## Extracted data

------------------------

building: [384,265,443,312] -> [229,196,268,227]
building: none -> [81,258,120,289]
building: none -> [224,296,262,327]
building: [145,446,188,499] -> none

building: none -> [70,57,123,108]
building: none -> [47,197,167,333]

------------------------

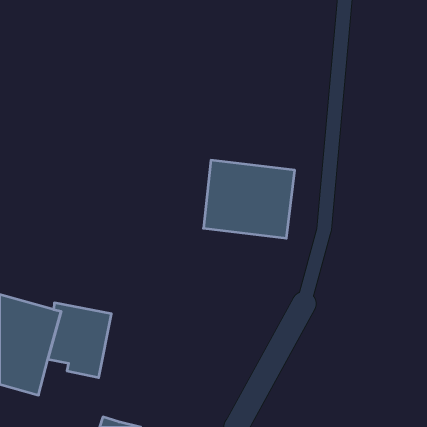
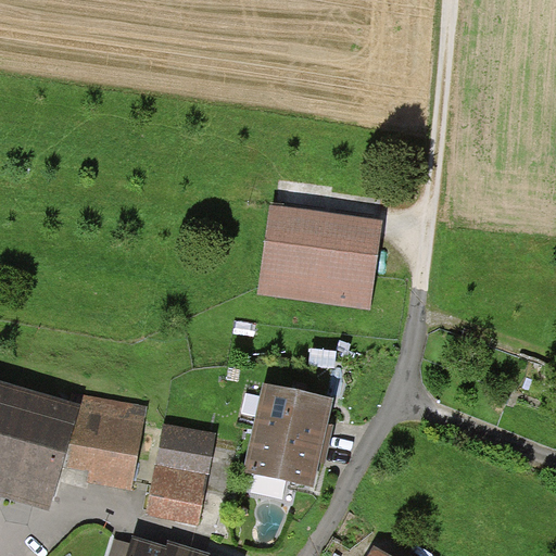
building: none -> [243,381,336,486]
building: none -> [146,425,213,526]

------------------------

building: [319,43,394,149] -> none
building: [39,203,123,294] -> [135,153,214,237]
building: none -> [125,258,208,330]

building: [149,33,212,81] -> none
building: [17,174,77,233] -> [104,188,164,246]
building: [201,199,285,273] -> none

------------------------

## Exercise
In the listing above, find the line with "building: [384,265,443,312] ->" and the line with "building: none -> [47,197,167,333]", then print exactly those two lines and every line between them, and nothing more.

## The completed task
building: [384,265,443,312] -> [229,196,268,227]
building: none -> [81,258,120,289]
building: none -> [224,296,262,327]
building: [145,446,188,499] -> none

building: none -> [70,57,123,108]
building: none -> [47,197,167,333]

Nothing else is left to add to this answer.